Problem: What do the lines say, reproduced word for word, from the first of the entries below through the line bearing "shifted: black cake"?

>>>>>

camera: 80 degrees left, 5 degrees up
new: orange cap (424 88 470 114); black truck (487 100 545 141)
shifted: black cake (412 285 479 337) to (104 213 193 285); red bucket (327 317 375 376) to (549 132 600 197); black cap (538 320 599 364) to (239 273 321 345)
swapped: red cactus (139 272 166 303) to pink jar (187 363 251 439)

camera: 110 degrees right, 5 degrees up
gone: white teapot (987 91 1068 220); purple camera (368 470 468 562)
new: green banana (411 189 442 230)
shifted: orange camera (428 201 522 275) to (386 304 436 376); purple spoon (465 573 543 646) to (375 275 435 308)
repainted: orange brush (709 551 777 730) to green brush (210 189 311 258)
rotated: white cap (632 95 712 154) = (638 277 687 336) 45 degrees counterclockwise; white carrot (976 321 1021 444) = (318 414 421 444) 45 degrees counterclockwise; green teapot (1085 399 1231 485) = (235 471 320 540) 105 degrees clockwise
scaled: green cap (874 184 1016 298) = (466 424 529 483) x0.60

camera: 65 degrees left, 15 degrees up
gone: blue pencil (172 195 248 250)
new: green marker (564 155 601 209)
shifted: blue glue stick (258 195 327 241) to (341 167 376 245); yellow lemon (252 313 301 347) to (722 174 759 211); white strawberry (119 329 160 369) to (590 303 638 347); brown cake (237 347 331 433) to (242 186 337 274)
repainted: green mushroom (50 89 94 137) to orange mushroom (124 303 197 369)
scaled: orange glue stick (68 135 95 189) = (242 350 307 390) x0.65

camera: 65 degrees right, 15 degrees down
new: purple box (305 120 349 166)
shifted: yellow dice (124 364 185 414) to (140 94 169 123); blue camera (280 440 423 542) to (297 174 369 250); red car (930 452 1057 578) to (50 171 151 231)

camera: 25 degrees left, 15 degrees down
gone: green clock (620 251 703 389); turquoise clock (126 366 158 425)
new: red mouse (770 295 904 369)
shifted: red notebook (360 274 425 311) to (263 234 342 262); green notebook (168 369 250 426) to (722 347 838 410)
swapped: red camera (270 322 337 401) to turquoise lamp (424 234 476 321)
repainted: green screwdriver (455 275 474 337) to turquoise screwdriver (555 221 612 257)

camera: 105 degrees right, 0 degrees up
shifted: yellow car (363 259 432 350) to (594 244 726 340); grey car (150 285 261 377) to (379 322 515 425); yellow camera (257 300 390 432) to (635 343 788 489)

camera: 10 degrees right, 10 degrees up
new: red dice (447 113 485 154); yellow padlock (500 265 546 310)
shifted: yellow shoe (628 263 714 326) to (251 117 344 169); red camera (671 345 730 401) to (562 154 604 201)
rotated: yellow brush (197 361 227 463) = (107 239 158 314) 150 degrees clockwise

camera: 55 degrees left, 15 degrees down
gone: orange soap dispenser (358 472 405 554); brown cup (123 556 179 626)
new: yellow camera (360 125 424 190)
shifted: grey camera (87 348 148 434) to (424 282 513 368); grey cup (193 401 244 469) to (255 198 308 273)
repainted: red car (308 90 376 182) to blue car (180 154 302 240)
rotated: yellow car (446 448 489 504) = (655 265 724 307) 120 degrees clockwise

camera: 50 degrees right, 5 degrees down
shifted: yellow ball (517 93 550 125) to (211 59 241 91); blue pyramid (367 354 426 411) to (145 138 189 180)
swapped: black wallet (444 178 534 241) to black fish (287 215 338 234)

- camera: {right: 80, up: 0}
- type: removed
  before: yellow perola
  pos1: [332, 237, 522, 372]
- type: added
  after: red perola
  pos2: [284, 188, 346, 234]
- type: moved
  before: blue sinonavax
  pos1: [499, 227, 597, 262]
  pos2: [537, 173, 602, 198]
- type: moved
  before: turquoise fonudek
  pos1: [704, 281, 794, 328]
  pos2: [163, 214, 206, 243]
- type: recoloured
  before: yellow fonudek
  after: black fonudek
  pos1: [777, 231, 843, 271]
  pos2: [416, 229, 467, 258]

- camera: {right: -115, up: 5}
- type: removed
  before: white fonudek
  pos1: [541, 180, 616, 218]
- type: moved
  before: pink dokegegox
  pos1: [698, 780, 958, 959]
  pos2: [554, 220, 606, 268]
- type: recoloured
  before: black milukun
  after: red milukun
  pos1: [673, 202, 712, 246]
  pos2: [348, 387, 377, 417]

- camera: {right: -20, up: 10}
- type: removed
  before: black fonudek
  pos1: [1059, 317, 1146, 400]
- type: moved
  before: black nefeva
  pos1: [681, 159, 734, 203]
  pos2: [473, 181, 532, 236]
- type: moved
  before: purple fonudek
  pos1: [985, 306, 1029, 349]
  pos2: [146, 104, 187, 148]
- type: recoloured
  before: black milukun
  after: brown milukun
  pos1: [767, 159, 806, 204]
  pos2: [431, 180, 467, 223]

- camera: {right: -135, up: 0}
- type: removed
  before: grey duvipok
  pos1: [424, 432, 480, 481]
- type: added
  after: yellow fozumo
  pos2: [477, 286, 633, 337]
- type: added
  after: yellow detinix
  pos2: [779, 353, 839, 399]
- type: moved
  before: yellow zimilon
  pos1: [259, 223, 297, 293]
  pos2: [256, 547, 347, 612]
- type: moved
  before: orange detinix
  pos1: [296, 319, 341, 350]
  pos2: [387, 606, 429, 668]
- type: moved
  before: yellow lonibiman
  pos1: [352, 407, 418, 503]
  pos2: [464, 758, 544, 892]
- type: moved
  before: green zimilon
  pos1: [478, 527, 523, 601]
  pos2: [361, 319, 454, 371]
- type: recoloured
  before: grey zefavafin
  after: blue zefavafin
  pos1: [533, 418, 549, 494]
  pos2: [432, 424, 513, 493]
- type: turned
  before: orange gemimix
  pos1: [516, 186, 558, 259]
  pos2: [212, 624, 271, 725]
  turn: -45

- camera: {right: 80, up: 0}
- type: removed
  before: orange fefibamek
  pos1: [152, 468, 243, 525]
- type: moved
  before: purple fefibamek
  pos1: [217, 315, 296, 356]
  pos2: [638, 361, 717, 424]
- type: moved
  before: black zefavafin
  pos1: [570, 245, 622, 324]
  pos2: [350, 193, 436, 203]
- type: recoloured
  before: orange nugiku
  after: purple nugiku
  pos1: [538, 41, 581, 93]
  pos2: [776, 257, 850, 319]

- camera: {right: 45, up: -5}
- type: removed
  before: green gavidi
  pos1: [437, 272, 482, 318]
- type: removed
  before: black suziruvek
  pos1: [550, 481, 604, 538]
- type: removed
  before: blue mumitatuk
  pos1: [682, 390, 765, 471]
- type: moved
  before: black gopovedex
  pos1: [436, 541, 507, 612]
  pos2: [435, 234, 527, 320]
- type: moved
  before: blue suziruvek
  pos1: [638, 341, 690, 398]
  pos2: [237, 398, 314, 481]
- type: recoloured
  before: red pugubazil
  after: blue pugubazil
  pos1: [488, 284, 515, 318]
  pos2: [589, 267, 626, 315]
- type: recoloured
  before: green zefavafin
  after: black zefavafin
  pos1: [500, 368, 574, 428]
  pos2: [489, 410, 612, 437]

<<<<<

Solution:
camera: 80 degrees left, 5 degrees up
new: orange cap (424 88 470 114); black truck (487 100 545 141)
shifted: black cake (412 285 479 337) to (104 213 193 285); red bucket (327 317 375 376) to (549 132 600 197); black cap (538 320 599 364) to (239 273 321 345)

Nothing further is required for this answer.